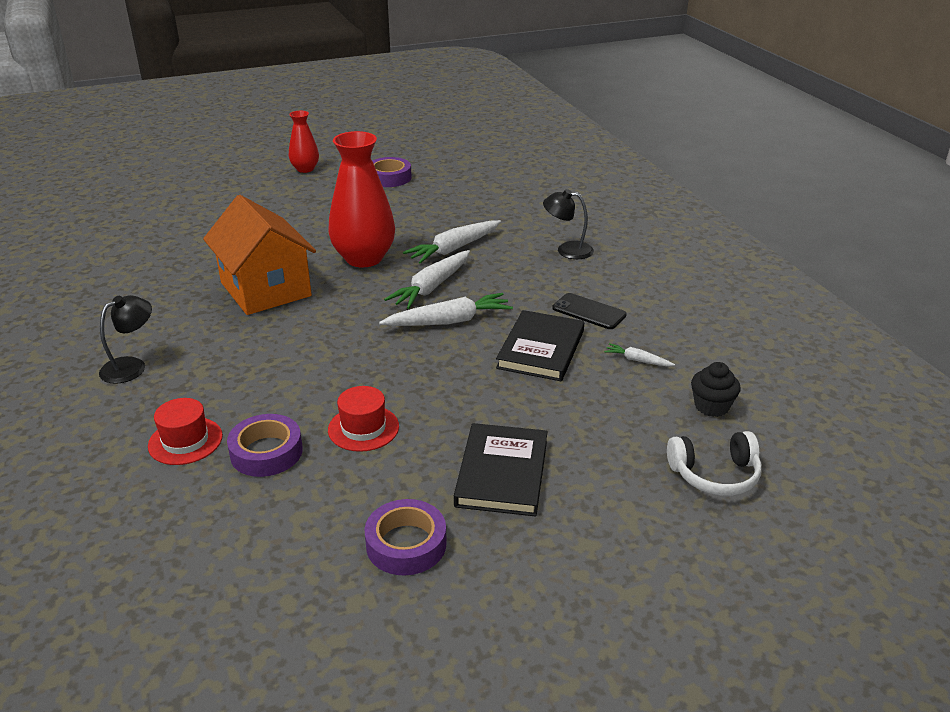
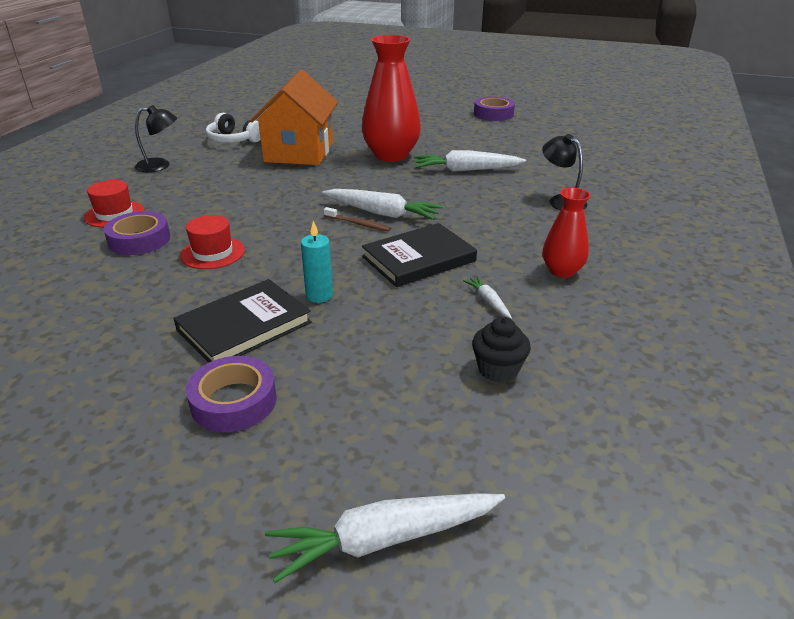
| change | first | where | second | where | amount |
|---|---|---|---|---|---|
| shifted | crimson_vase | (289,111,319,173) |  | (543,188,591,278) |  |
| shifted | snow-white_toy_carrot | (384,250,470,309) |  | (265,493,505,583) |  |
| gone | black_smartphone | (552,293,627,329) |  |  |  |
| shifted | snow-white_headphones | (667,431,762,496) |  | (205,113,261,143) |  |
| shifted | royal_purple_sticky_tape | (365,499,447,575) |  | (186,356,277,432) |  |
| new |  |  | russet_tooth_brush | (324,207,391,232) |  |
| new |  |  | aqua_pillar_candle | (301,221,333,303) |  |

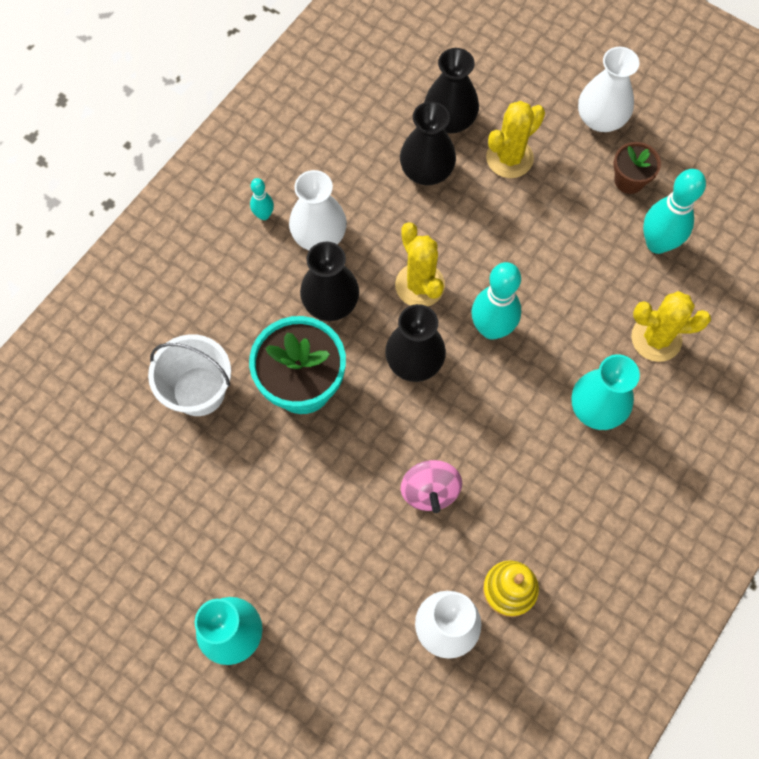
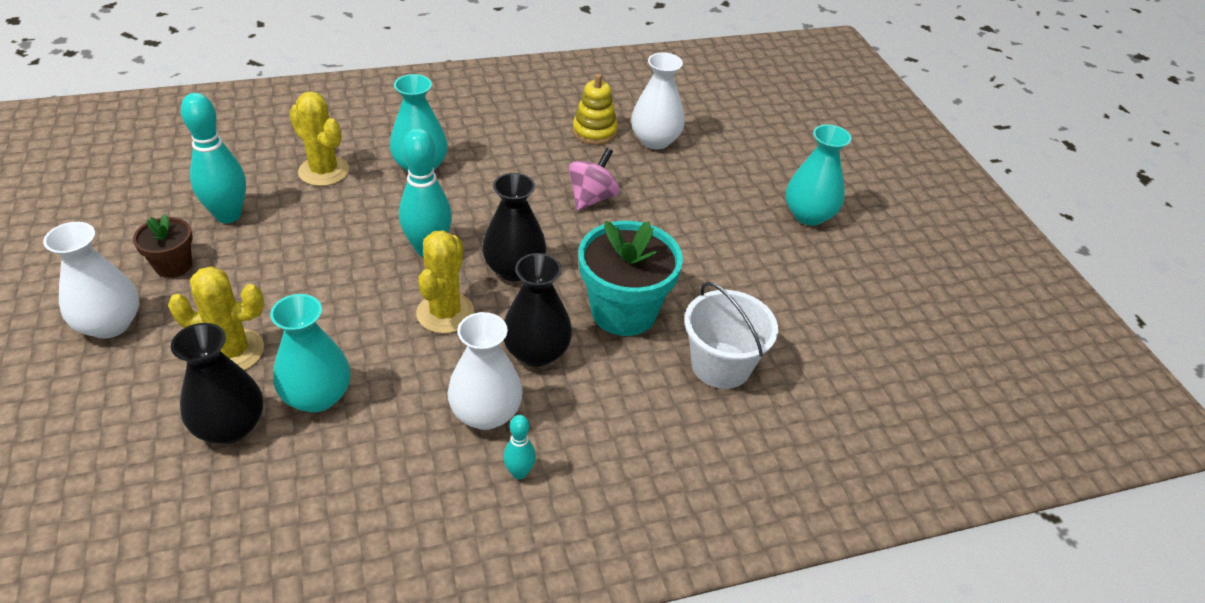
| change | first | where | second | where | amount |
|---|---|---|---|---|---|
| repainted | black_vase | (400,102,456,185) | aqua_vase | (270,294,351,413) |  |

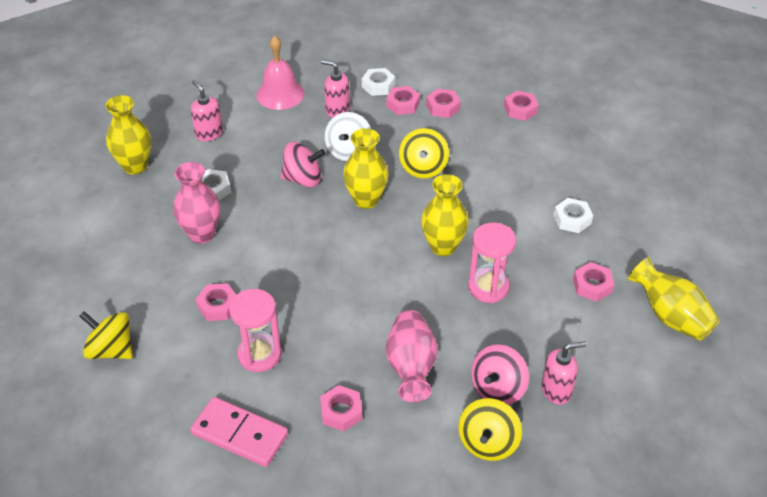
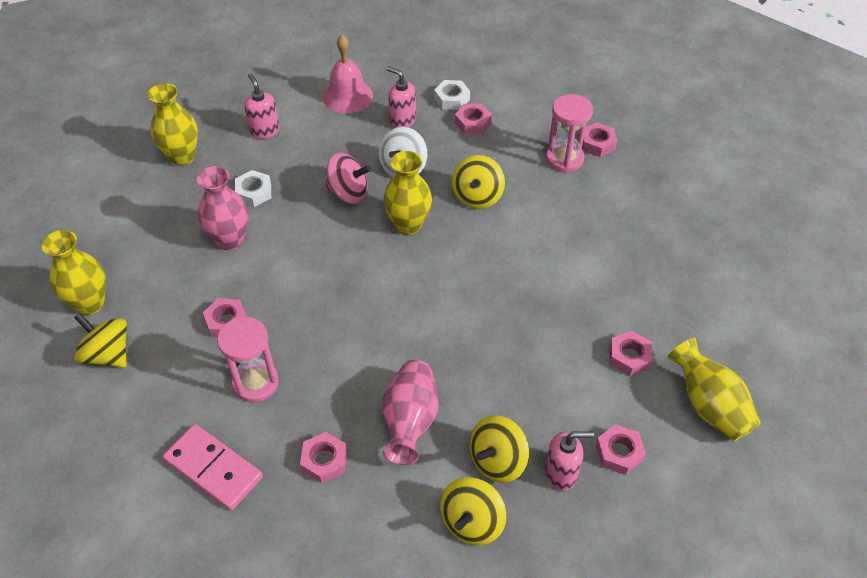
| change | first | where | second | where | amount |
|---|---|---|---|---|---|
| shifted | rose-pink_nut | (426,89,461,118) |  | (596,424,646,475) |  |
| shifted | yellow_vase | (421,174,469,256) |  | (42,230,106,315) |  |
| gone | snow-white_nut | (553,198,593,233) |  |  |  |
| shifted | rose-pink_sandglass | (468,223,516,303) |  | (546,94,593,173) |  |
| repainted | rose-pink_whirligig | (471,344,529,405) | yellow_whirligig | (470,415,529,483) |  |

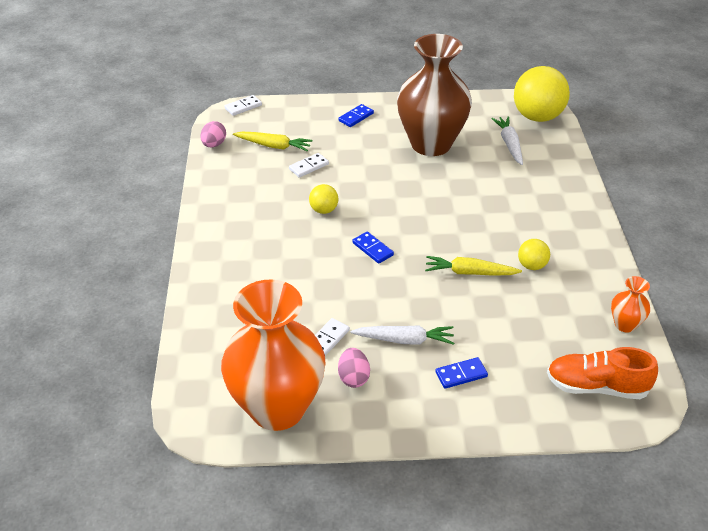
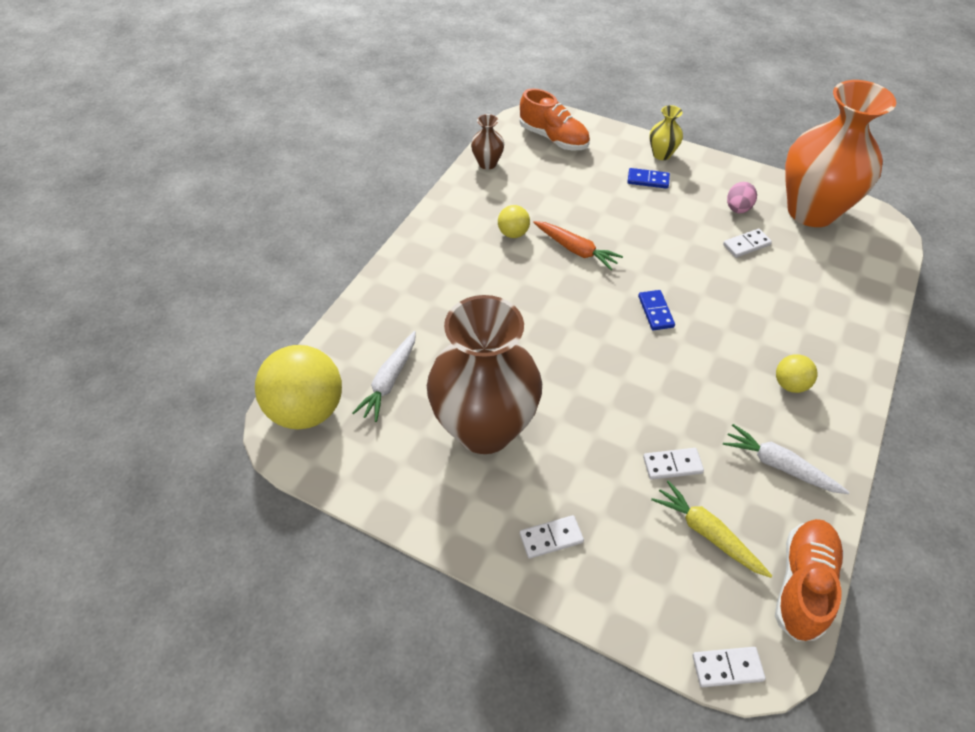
| change | first | where | second | where | amount |
|---|---|---|---|---|---|
| repainted | cobalt_domino_piece | (338,104,374,127) | snow-white_domino_piece | (520,515,584,559) |  |
| swapped | rose-pink_egg | (200,121,226,147) | bright_orange_sneaker | (775,519,844,642) |  |
| shifted | yellow_play_ball | (309,184,338,214) |  | (776,354,817,393) |  |
| repainted | yellow_toy_carrot | (425,256,522,276) | bright_orange_toy_carrot | (533,221,623,270) |  |
| repainted | bright_orange_vase | (611,276,650,333) | russet_vase | (471,114,504,169) |  |
| shifted | snow-white_toy_carrot | (351,325,454,345) |  | (723,424,849,494) |  |
| new |  |  | yellow_vase | (650,105,683,160) |  |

####################

* **Activity**
In the entries above, find the line holding "shifted | royal_purple_sticky_tape" and the line holding "russet_tooth_brush | (324,207,391,232)"; print both of them and every line between, exactly, and nothing else.

* **Output for this task**
| shifted | royal_purple_sticky_tape | (365,499,447,575) |  | (186,356,277,432) |  |
| new |  |  | russet_tooth_brush | (324,207,391,232) |  |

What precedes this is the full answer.